The answer is to be the lines below that lie between the line holding "purple clock: 3 -> 1" and the line holding "yellow screwdriver: 4 -> 5", inclusive, transcribed exactly and free of pictures.

-------- THE DATA

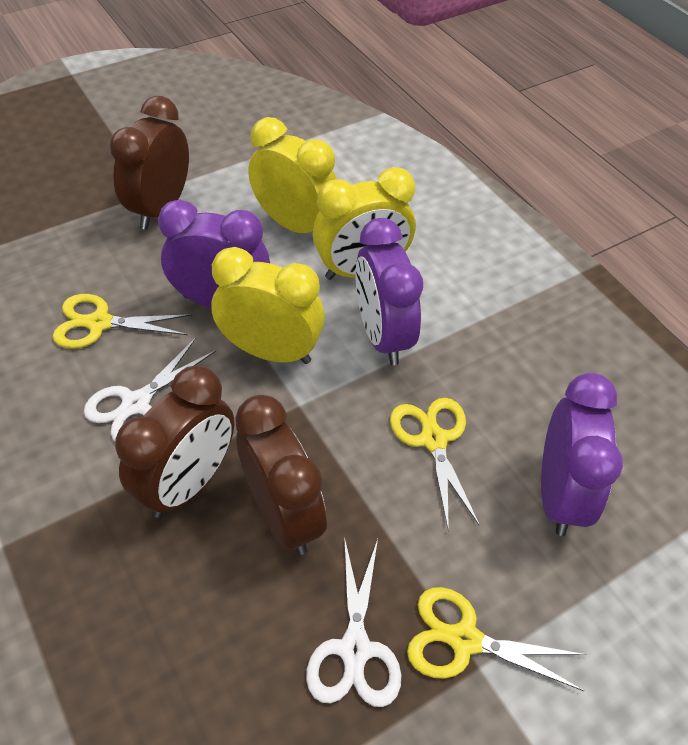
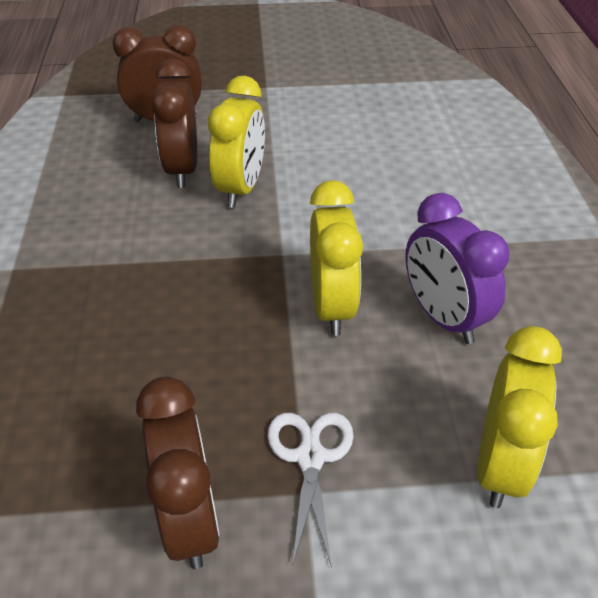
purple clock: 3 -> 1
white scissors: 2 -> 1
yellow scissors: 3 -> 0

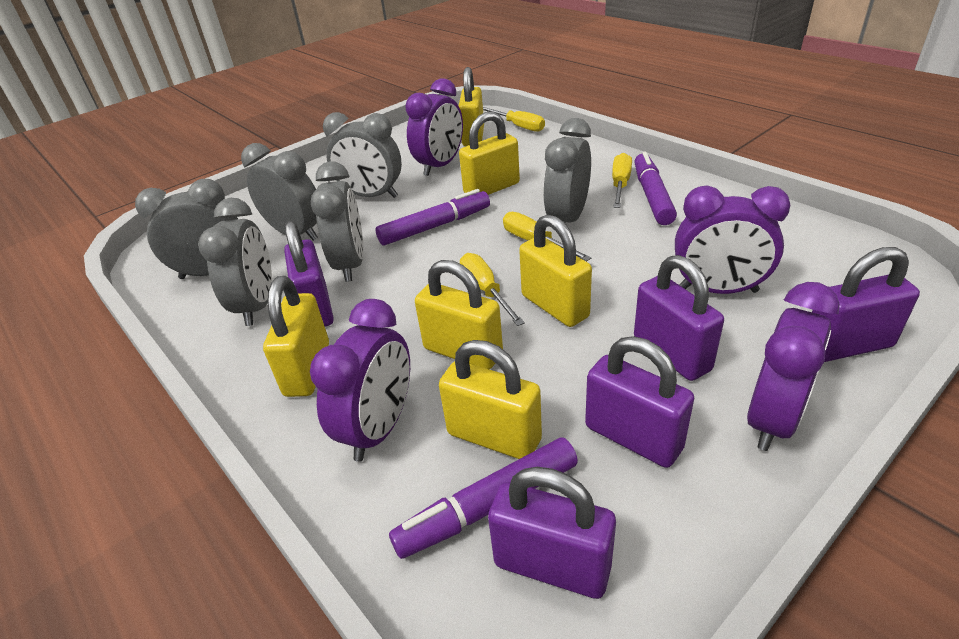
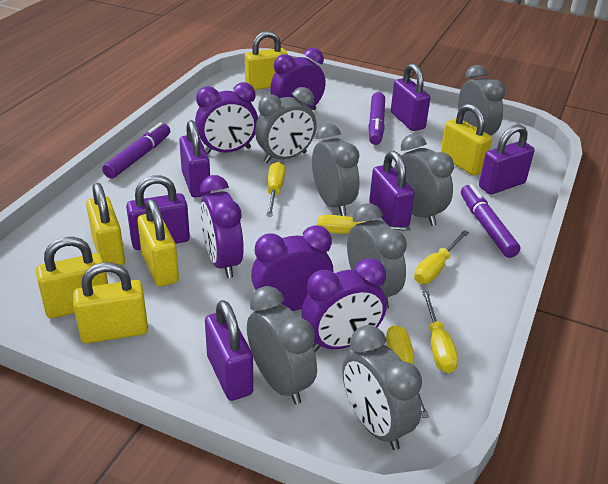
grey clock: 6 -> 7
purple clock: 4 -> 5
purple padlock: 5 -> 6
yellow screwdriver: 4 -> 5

----------------
-------- THE DATA

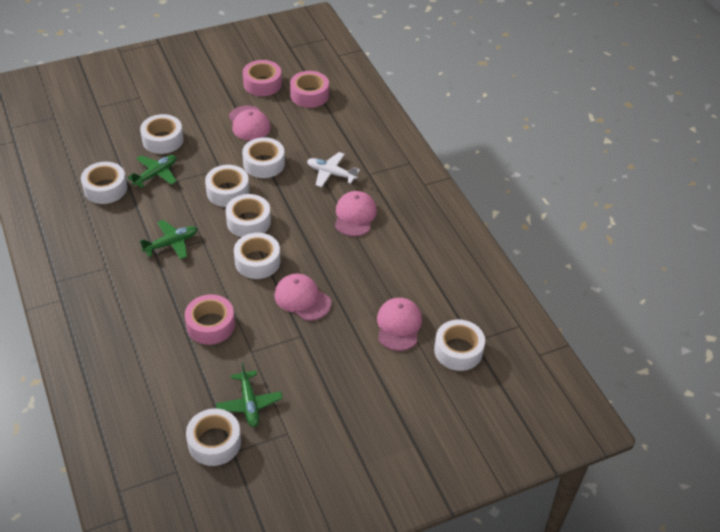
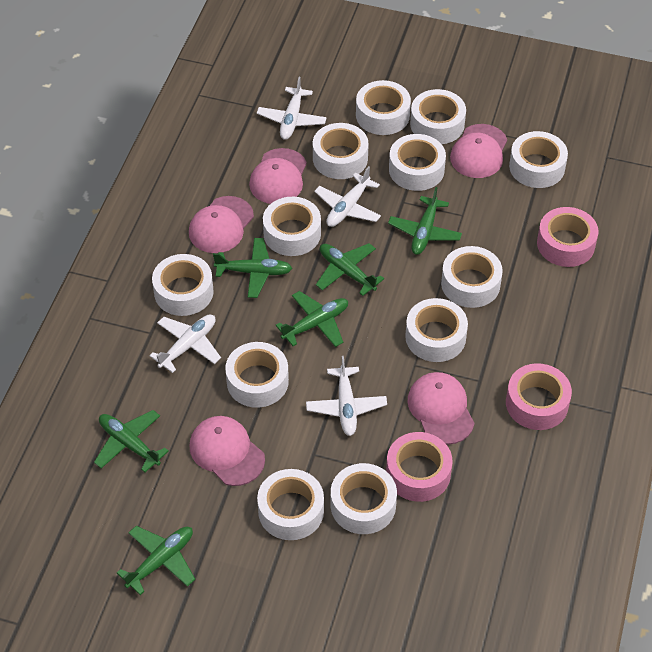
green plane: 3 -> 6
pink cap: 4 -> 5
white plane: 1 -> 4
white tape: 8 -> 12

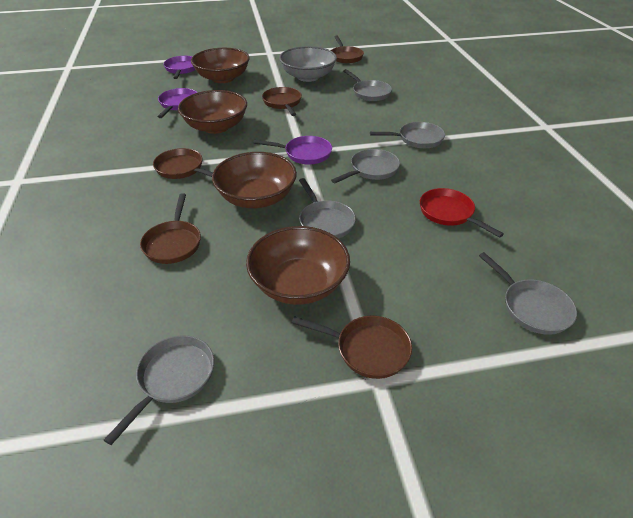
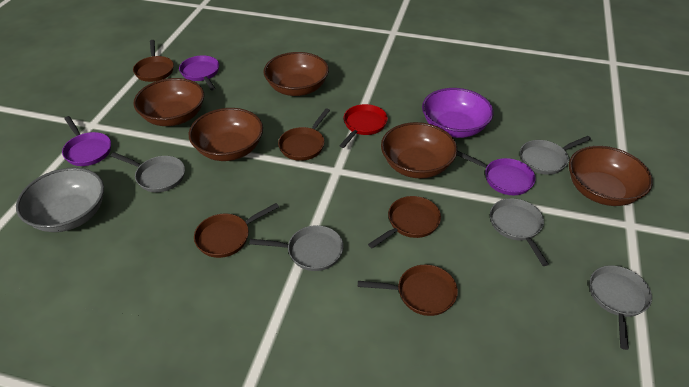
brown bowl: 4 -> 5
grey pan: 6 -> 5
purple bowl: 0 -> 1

----------------

### ANSWER BELOW
purple clock: 3 -> 1
white scissors: 2 -> 1
yellow scissors: 3 -> 0

grey clock: 6 -> 7
purple clock: 4 -> 5
purple padlock: 5 -> 6
yellow screwdriver: 4 -> 5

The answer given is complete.